Provided records.

Segment Open

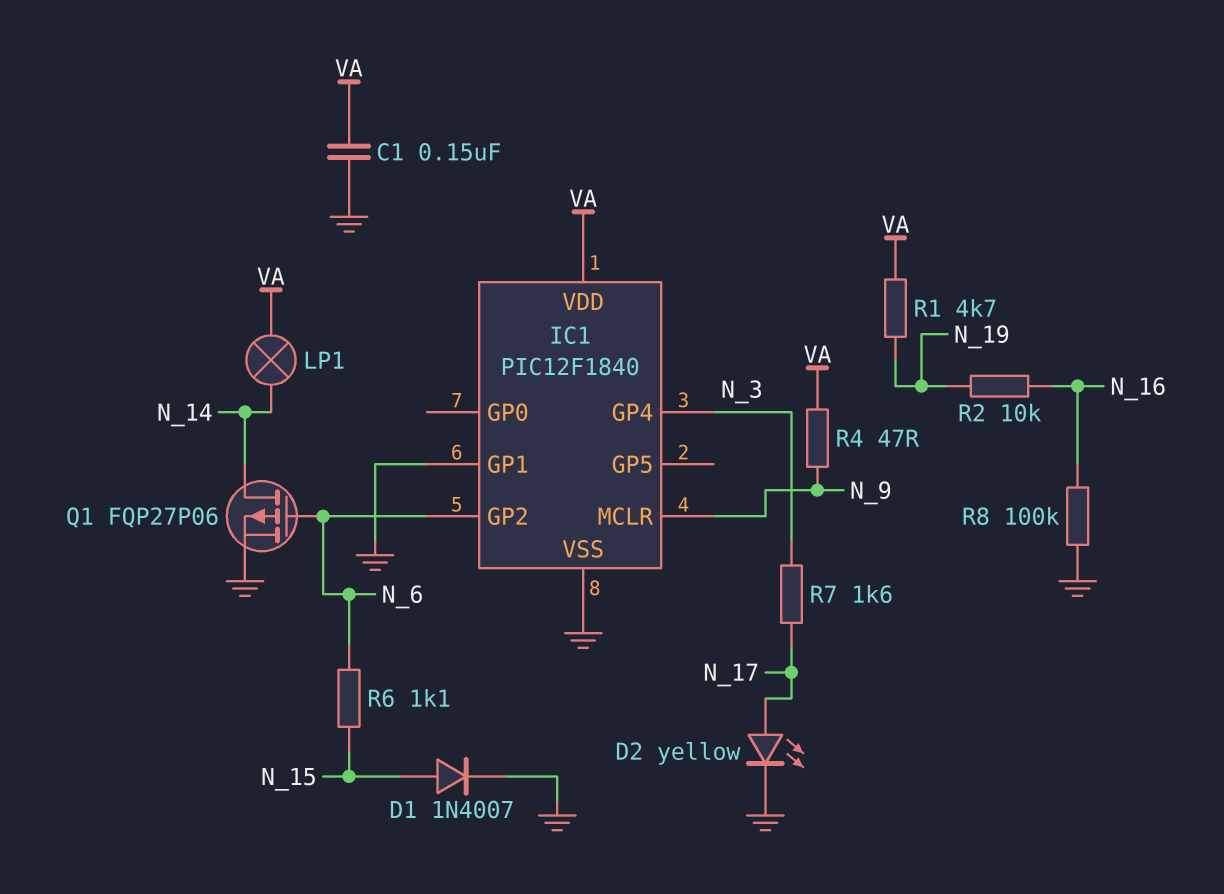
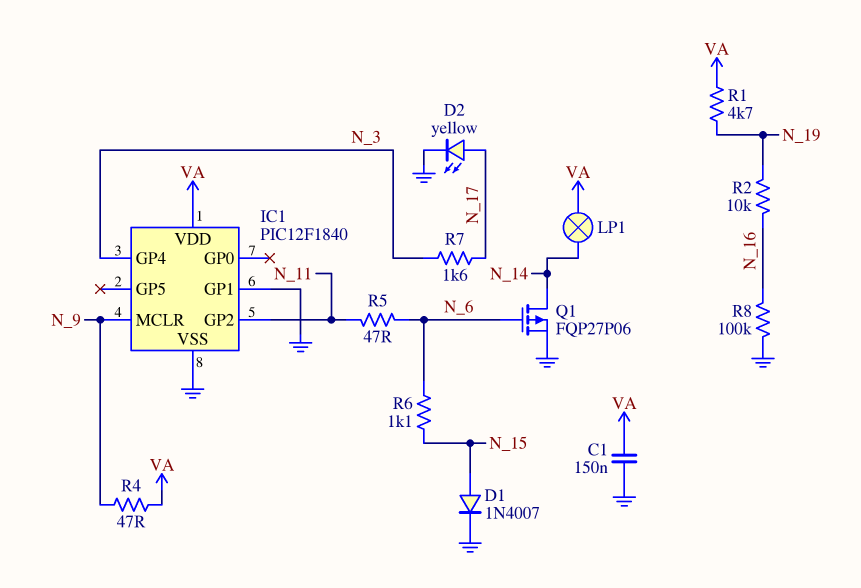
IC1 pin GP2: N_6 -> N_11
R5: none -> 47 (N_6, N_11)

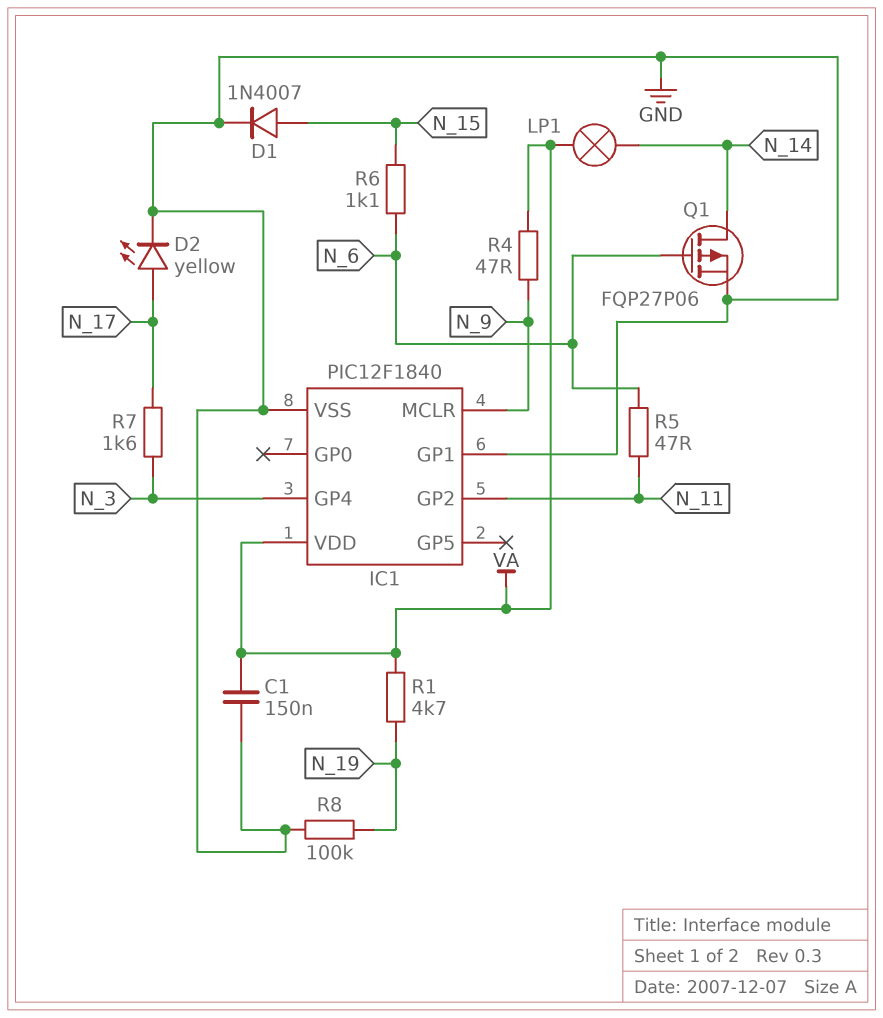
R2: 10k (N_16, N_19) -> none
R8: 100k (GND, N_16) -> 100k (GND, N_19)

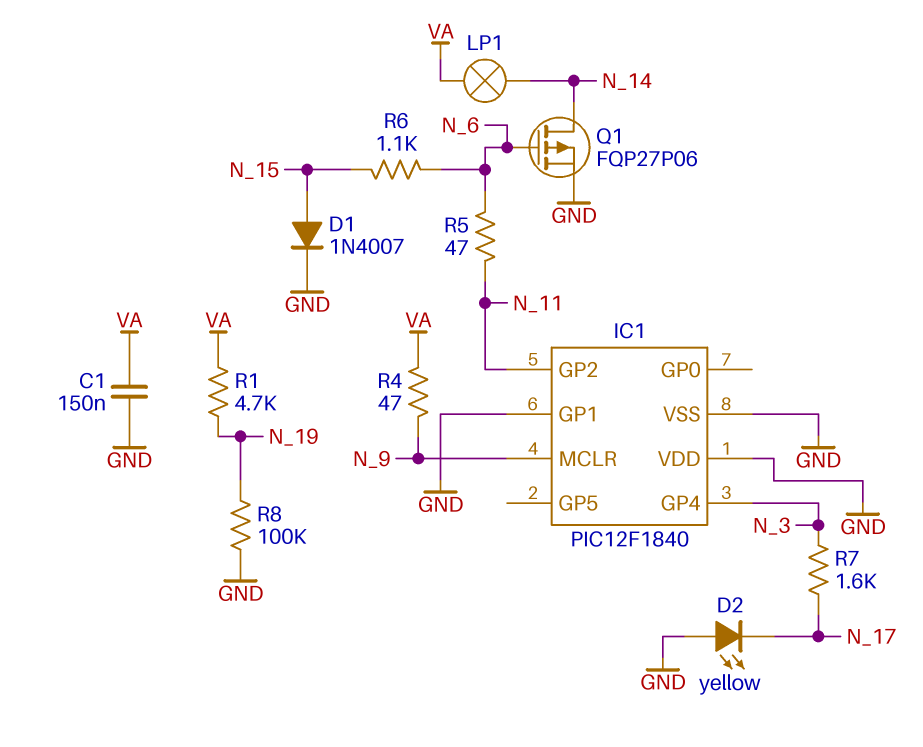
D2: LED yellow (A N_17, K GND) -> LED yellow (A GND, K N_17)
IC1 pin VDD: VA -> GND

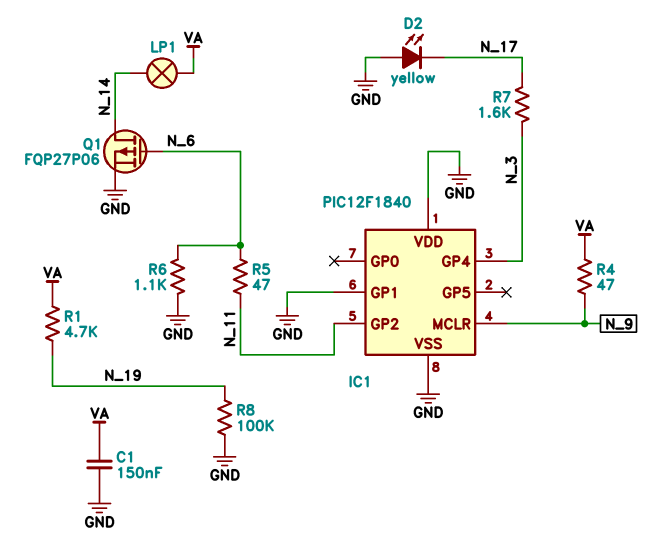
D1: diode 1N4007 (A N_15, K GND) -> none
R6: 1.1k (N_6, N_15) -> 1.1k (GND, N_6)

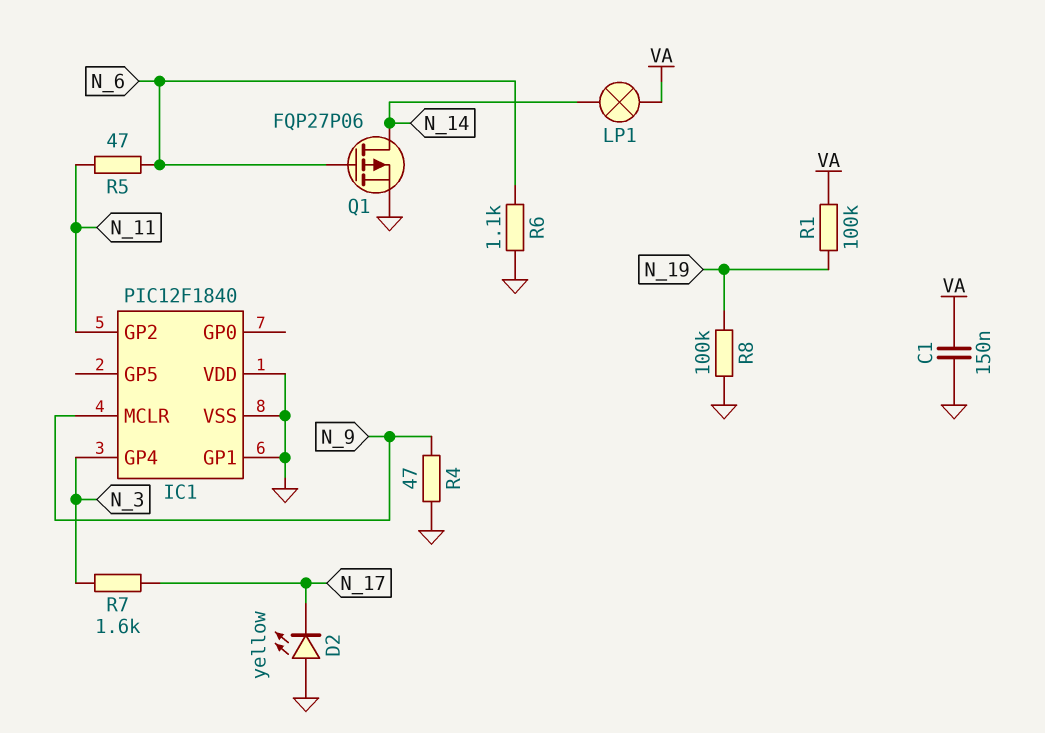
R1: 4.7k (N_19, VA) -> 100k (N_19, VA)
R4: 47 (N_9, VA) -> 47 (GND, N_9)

Segment Closed

Activity.
Word for word, return the records shown above without their pictures.

Task output.
IC1 pin GP2: N_6 -> N_11
R5: none -> 47 (N_6, N_11)

R2: 10k (N_16, N_19) -> none
R8: 100k (GND, N_16) -> 100k (GND, N_19)

D2: LED yellow (A N_17, K GND) -> LED yellow (A GND, K N_17)
IC1 pin VDD: VA -> GND

D1: diode 1N4007 (A N_15, K GND) -> none
R6: 1.1k (N_6, N_15) -> 1.1k (GND, N_6)

R1: 4.7k (N_19, VA) -> 100k (N_19, VA)
R4: 47 (N_9, VA) -> 47 (GND, N_9)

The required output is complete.